From the records, return each line that has the word "white" in it.

★ ★ ★ ★ ★

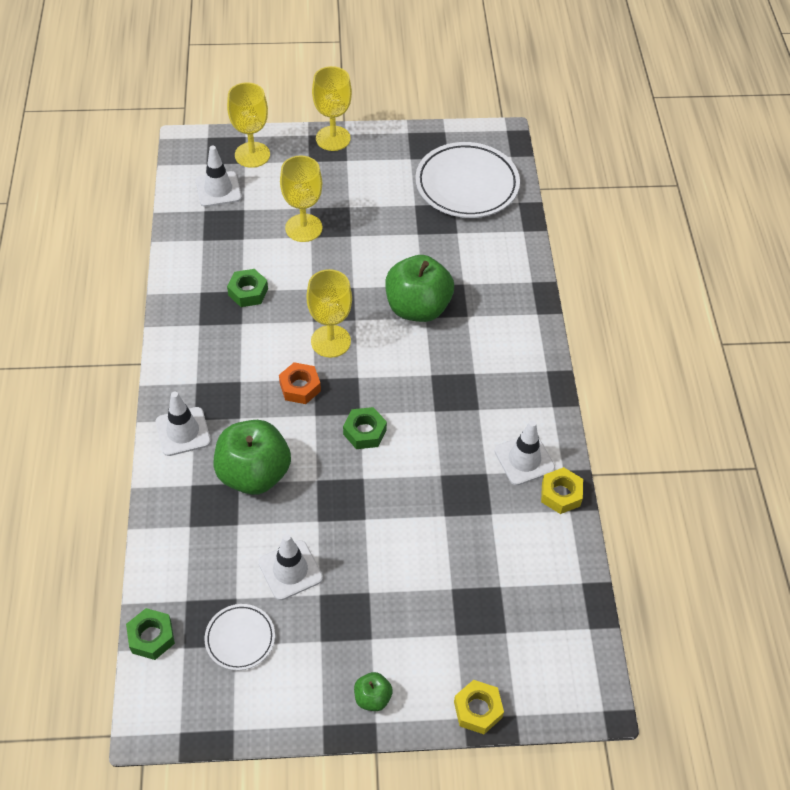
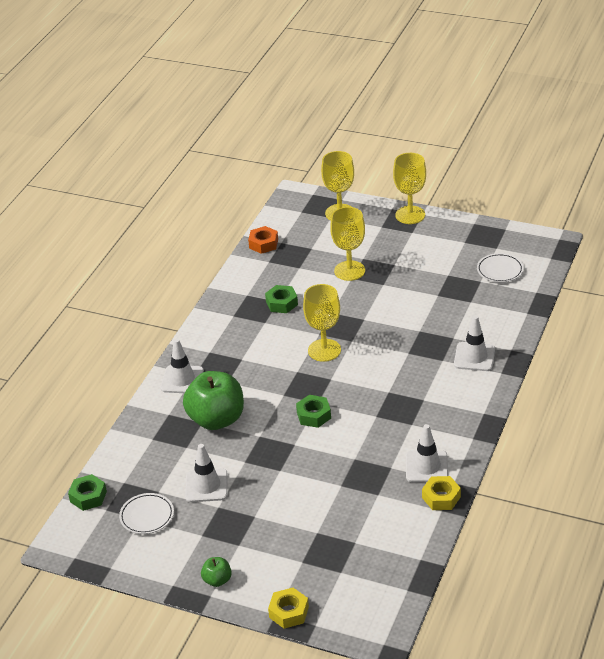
camera: 30 degrees right, 15 degrees down
(218, 189) = (300, 231): white traffic cone -> white traffic cone (474, 357)
(300, 387) = (283, 374): orange nut -> orange nut (263, 244)
(417, 308) = (406, 345): green apple -> none
(467, 185) = (500, 270): white plate -> white plate, size x0.51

★ ★ ★ ★ ★

◆ **ANSWER FOR THIS EXERCISE**
(218, 189) = (300, 231): white traffic cone -> white traffic cone (474, 357)
(467, 185) = (500, 270): white plate -> white plate, size x0.51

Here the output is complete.